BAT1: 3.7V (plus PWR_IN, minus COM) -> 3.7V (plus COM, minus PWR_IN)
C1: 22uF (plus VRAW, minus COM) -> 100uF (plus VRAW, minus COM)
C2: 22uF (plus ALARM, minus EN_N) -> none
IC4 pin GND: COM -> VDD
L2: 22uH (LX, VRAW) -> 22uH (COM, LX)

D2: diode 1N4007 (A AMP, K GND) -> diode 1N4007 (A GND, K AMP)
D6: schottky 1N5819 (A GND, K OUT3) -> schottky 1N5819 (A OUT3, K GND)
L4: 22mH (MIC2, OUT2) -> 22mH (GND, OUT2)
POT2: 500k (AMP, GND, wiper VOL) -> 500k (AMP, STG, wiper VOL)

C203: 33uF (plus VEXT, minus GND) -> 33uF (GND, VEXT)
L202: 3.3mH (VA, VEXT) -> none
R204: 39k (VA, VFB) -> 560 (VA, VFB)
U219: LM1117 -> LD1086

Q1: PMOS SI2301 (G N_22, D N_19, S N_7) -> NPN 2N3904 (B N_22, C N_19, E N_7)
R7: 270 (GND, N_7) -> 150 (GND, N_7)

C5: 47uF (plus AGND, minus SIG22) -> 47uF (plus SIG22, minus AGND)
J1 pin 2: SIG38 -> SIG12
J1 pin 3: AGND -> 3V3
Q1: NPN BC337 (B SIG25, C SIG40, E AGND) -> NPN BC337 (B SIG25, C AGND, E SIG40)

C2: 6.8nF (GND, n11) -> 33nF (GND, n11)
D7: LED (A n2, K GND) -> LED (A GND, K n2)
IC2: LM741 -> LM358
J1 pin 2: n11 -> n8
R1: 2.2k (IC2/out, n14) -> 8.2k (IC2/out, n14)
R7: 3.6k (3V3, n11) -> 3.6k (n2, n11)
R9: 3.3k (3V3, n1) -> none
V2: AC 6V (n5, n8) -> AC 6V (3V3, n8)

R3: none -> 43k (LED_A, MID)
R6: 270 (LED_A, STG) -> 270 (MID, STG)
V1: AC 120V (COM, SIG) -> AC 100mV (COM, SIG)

**To do**
Out of the data above, set down the lines from the one with "J1 pin 2: n11 -> n8" to the one with "R6: 270 (LED_A, STG) -> 270 (MID, STG)", both included, exactly as written and with no additions.

**Exercise output**
J1 pin 2: n11 -> n8
R1: 2.2k (IC2/out, n14) -> 8.2k (IC2/out, n14)
R7: 3.6k (3V3, n11) -> 3.6k (n2, n11)
R9: 3.3k (3V3, n1) -> none
V2: AC 6V (n5, n8) -> AC 6V (3V3, n8)

R3: none -> 43k (LED_A, MID)
R6: 270 (LED_A, STG) -> 270 (MID, STG)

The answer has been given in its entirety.